═══ Source material
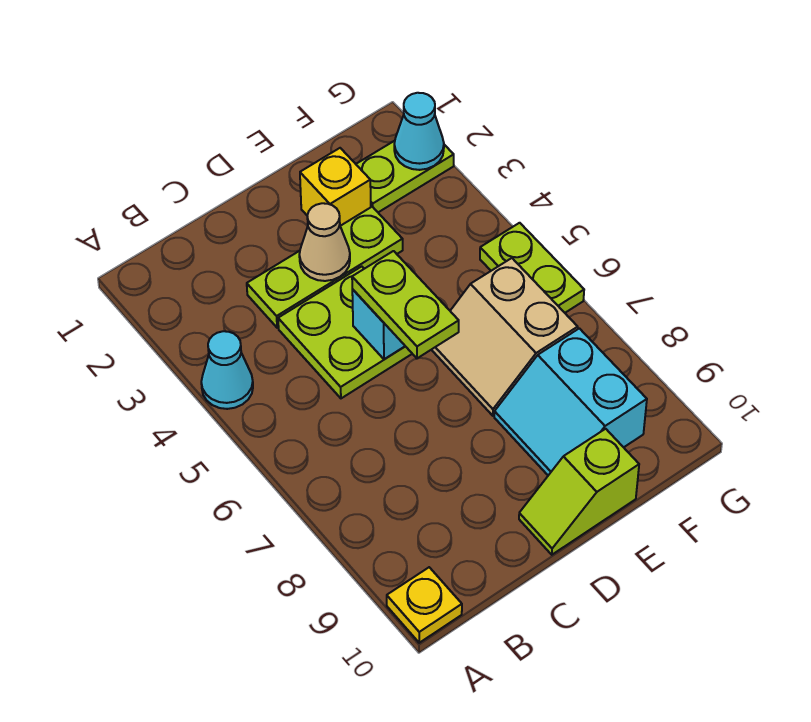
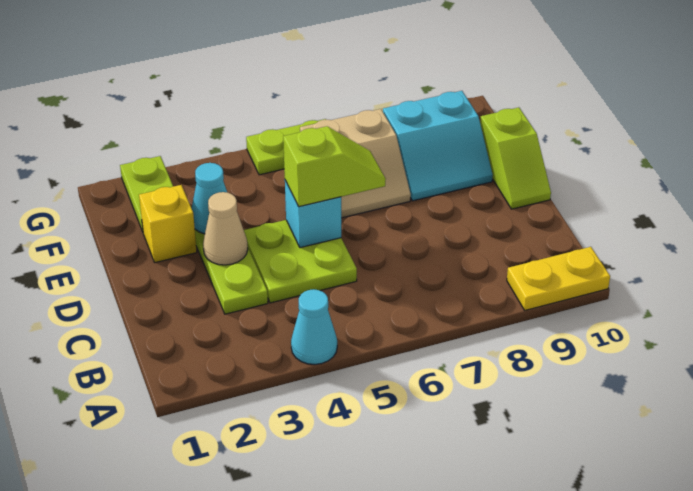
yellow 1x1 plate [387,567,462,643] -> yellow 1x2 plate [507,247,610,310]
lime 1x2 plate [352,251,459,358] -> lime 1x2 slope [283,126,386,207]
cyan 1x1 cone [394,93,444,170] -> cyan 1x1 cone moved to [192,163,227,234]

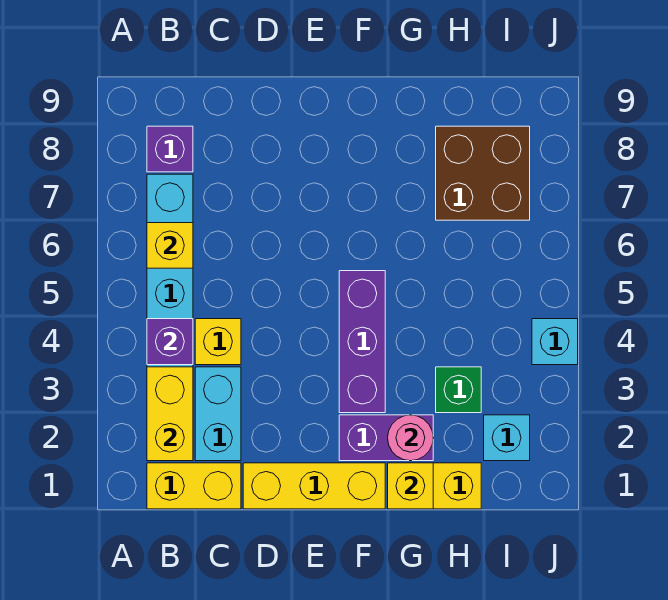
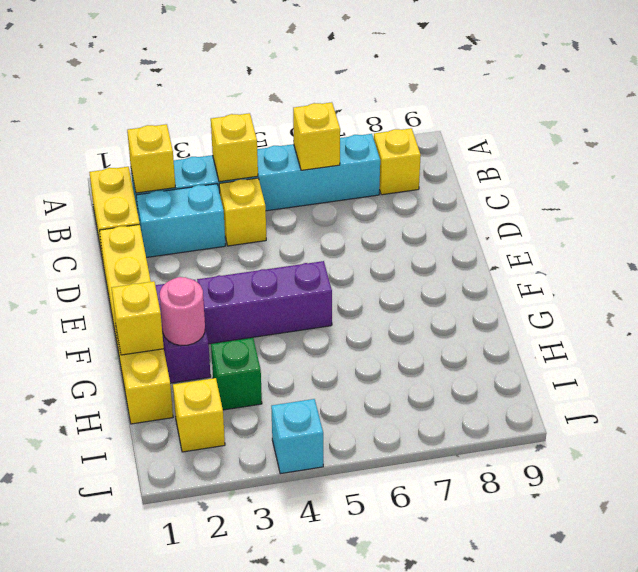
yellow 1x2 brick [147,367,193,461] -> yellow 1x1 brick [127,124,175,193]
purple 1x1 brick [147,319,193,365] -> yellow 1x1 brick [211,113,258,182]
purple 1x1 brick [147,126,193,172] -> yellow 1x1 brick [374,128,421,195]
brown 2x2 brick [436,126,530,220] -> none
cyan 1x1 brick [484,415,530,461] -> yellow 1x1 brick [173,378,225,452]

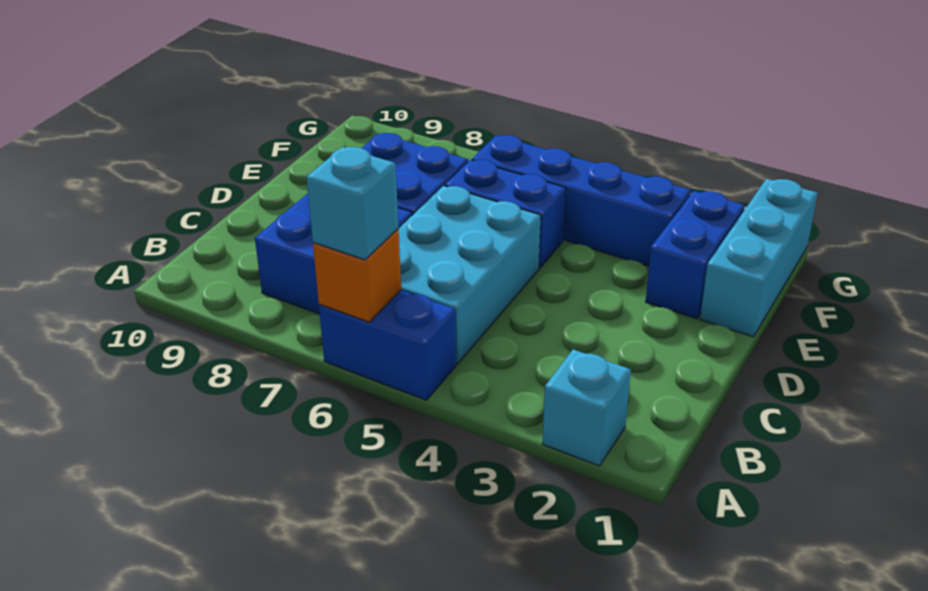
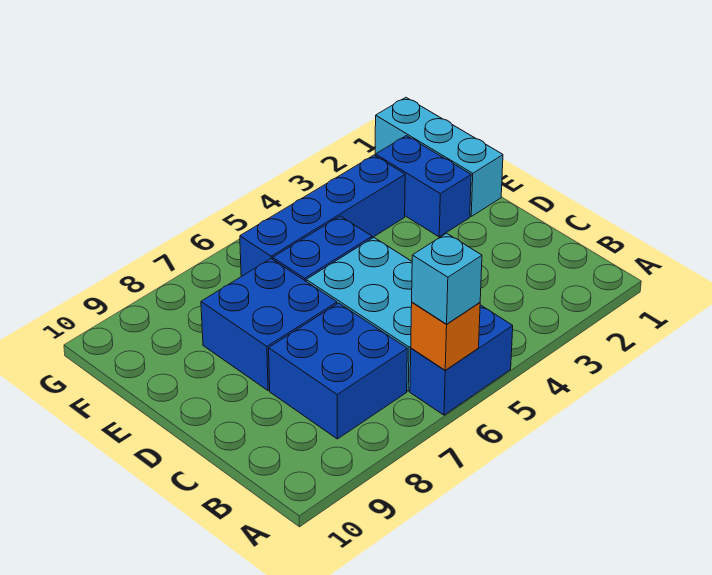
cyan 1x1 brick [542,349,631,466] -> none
══════
→ Task to carry out
Show the lines above that have the word "plate".

→ Solution for this exercise
yellow 1x1 plate [387,567,462,643] -> yellow 1x2 plate [507,247,610,310]
lime 1x2 plate [352,251,459,358] -> lime 1x2 slope [283,126,386,207]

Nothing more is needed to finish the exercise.